-- Data records follows --

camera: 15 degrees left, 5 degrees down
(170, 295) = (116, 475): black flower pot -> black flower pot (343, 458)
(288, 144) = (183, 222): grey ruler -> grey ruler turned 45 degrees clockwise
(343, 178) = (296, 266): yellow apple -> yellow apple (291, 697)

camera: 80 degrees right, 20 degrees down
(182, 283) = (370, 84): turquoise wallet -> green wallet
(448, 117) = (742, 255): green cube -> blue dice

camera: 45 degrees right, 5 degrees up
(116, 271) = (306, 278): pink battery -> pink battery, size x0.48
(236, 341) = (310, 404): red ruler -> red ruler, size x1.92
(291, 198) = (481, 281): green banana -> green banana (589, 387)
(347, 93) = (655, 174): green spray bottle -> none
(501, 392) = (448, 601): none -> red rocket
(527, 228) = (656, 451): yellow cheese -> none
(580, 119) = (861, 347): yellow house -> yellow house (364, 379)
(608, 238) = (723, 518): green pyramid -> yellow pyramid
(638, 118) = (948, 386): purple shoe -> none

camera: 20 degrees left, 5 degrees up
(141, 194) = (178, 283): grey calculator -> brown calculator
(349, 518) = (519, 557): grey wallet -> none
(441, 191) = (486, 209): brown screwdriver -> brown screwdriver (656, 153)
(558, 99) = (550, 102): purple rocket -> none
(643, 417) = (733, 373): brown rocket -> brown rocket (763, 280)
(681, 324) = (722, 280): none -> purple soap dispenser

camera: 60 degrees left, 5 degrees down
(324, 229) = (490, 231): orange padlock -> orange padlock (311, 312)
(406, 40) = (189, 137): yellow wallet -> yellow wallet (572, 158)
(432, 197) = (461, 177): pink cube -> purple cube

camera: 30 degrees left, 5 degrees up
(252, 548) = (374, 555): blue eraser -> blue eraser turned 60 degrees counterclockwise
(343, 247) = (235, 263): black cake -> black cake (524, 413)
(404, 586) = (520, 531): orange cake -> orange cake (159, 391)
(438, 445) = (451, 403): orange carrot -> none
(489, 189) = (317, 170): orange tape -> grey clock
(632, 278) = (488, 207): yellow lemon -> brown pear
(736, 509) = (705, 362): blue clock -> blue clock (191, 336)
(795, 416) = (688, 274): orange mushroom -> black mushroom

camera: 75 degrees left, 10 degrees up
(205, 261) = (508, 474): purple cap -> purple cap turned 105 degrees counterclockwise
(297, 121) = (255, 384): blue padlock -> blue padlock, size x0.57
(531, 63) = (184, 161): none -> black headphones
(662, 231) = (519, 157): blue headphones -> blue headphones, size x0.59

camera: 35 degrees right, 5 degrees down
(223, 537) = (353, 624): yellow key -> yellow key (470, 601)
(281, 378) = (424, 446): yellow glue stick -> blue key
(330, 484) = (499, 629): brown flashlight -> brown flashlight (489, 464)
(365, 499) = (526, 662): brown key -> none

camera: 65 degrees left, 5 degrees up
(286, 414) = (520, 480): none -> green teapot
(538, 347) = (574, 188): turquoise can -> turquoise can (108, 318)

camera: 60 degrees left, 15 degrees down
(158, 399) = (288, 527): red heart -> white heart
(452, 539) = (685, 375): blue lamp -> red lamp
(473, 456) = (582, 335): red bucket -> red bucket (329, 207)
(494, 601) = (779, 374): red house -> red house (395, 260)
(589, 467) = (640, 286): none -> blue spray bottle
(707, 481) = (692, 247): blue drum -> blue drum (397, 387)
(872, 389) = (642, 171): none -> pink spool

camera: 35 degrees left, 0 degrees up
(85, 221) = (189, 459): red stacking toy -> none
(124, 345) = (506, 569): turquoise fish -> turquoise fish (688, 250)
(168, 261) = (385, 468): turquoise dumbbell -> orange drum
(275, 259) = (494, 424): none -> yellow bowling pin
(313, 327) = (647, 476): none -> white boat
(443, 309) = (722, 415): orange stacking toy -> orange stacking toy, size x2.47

-- Data records concluded --

Your job is to reproduce the data in full, with every line intact.

* Answer to this exercise:
camera: 15 degrees left, 5 degrees down
(170, 295) = (116, 475): black flower pot -> black flower pot (343, 458)
(288, 144) = (183, 222): grey ruler -> grey ruler turned 45 degrees clockwise
(343, 178) = (296, 266): yellow apple -> yellow apple (291, 697)

camera: 80 degrees right, 20 degrees down
(182, 283) = (370, 84): turquoise wallet -> green wallet
(448, 117) = (742, 255): green cube -> blue dice

camera: 45 degrees right, 5 degrees up
(116, 271) = (306, 278): pink battery -> pink battery, size x0.48
(236, 341) = (310, 404): red ruler -> red ruler, size x1.92
(291, 198) = (481, 281): green banana -> green banana (589, 387)
(347, 93) = (655, 174): green spray bottle -> none
(501, 392) = (448, 601): none -> red rocket
(527, 228) = (656, 451): yellow cheese -> none
(580, 119) = (861, 347): yellow house -> yellow house (364, 379)
(608, 238) = (723, 518): green pyramid -> yellow pyramid
(638, 118) = (948, 386): purple shoe -> none

camera: 20 degrees left, 5 degrees up
(141, 194) = (178, 283): grey calculator -> brown calculator
(349, 518) = (519, 557): grey wallet -> none
(441, 191) = (486, 209): brown screwdriver -> brown screwdriver (656, 153)
(558, 99) = (550, 102): purple rocket -> none
(643, 417) = (733, 373): brown rocket -> brown rocket (763, 280)
(681, 324) = (722, 280): none -> purple soap dispenser

camera: 60 degrees left, 5 degrees down
(324, 229) = (490, 231): orange padlock -> orange padlock (311, 312)
(406, 40) = (189, 137): yellow wallet -> yellow wallet (572, 158)
(432, 197) = (461, 177): pink cube -> purple cube

camera: 30 degrees left, 5 degrees up
(252, 548) = (374, 555): blue eraser -> blue eraser turned 60 degrees counterclockwise
(343, 247) = (235, 263): black cake -> black cake (524, 413)
(404, 586) = (520, 531): orange cake -> orange cake (159, 391)
(438, 445) = (451, 403): orange carrot -> none
(489, 189) = (317, 170): orange tape -> grey clock
(632, 278) = (488, 207): yellow lemon -> brown pear
(736, 509) = (705, 362): blue clock -> blue clock (191, 336)
(795, 416) = (688, 274): orange mushroom -> black mushroom

camera: 75 degrees left, 10 degrees up
(205, 261) = (508, 474): purple cap -> purple cap turned 105 degrees counterclockwise
(297, 121) = (255, 384): blue padlock -> blue padlock, size x0.57
(531, 63) = (184, 161): none -> black headphones
(662, 231) = (519, 157): blue headphones -> blue headphones, size x0.59

camera: 35 degrees right, 5 degrees down
(223, 537) = (353, 624): yellow key -> yellow key (470, 601)
(281, 378) = (424, 446): yellow glue stick -> blue key
(330, 484) = (499, 629): brown flashlight -> brown flashlight (489, 464)
(365, 499) = (526, 662): brown key -> none

camera: 65 degrees left, 5 degrees up
(286, 414) = (520, 480): none -> green teapot
(538, 347) = (574, 188): turquoise can -> turquoise can (108, 318)

camera: 60 degrees left, 15 degrees down
(158, 399) = (288, 527): red heart -> white heart
(452, 539) = (685, 375): blue lamp -> red lamp
(473, 456) = (582, 335): red bucket -> red bucket (329, 207)
(494, 601) = (779, 374): red house -> red house (395, 260)
(589, 467) = (640, 286): none -> blue spray bottle
(707, 481) = (692, 247): blue drum -> blue drum (397, 387)
(872, 389) = (642, 171): none -> pink spool

camera: 35 degrees left, 0 degrees up
(85, 221) = (189, 459): red stacking toy -> none
(124, 345) = (506, 569): turquoise fish -> turquoise fish (688, 250)
(168, 261) = (385, 468): turquoise dumbbell -> orange drum
(275, 259) = (494, 424): none -> yellow bowling pin
(313, 327) = (647, 476): none -> white boat
(443, 309) = (722, 415): orange stacking toy -> orange stacking toy, size x2.47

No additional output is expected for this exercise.